◆ **ASSIGNMENT**
Begin with the line in which "(606, 307) = (617, 348): red" appears and end with the final line of the entries. Retype each one exactly and add nothing.

Items from a data source
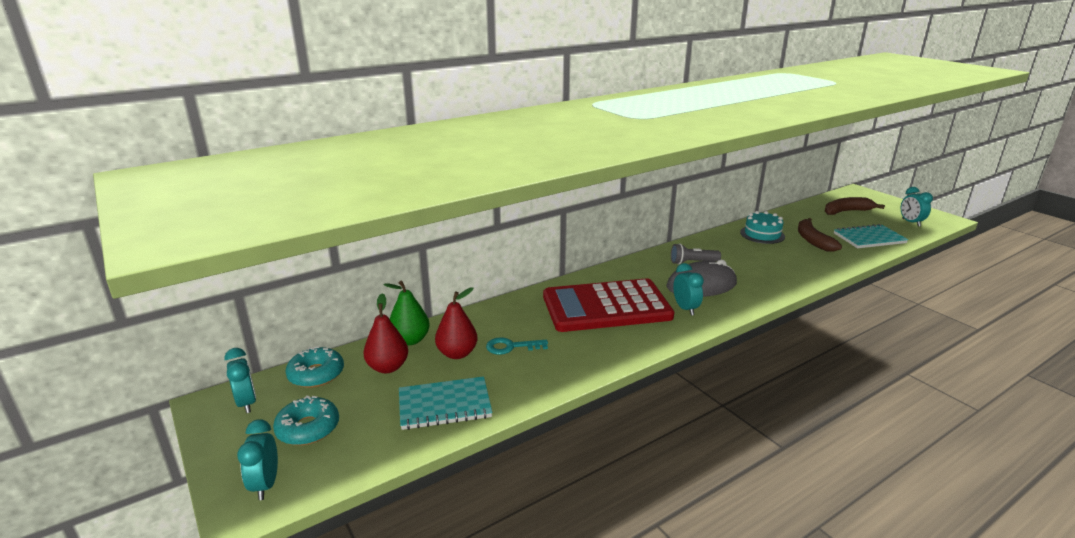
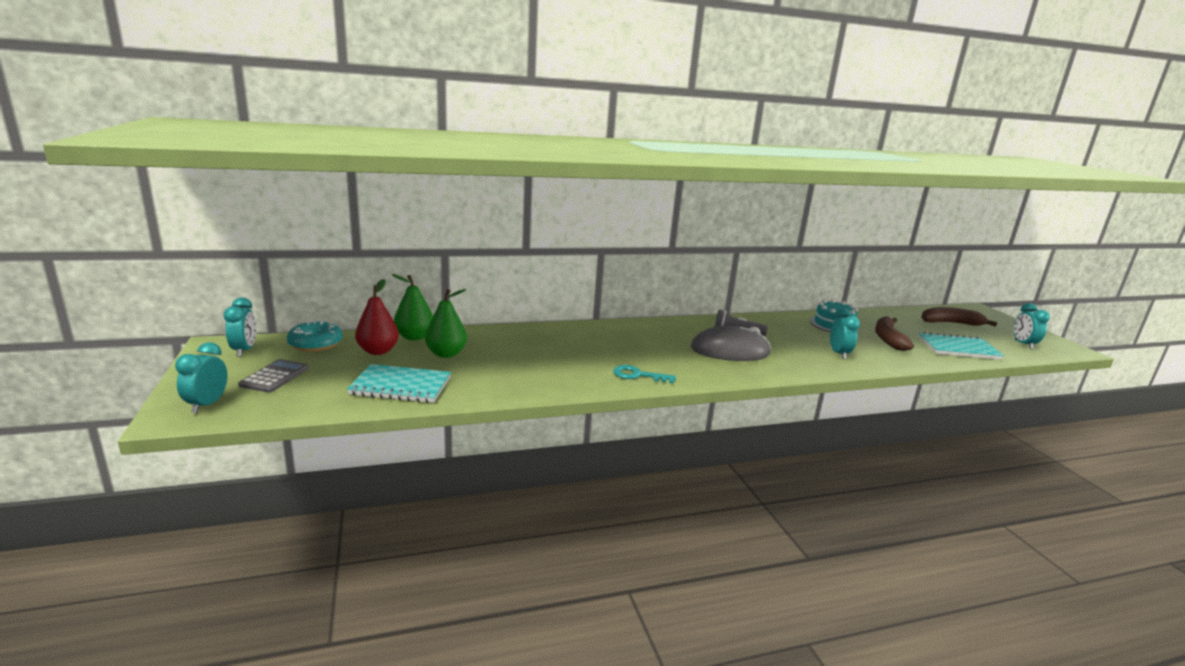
camera: 15 degrees right, 5 degrees down
(308, 428) = (275, 377): turquoise donut -> grey calculator
(457, 353) = (446, 354): red pear -> green pear
(511, 347) = (499, 359): turquoise key -> turquoise key (638, 375)
(606, 307) = (617, 348): red calculator -> none
(685, 309) = (696, 365): turquoise clock -> turquoise clock (839, 354)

◆ **SOLUTION FOR THIS EXERCISE**
(606, 307) = (617, 348): red calculator -> none
(685, 309) = (696, 365): turquoise clock -> turquoise clock (839, 354)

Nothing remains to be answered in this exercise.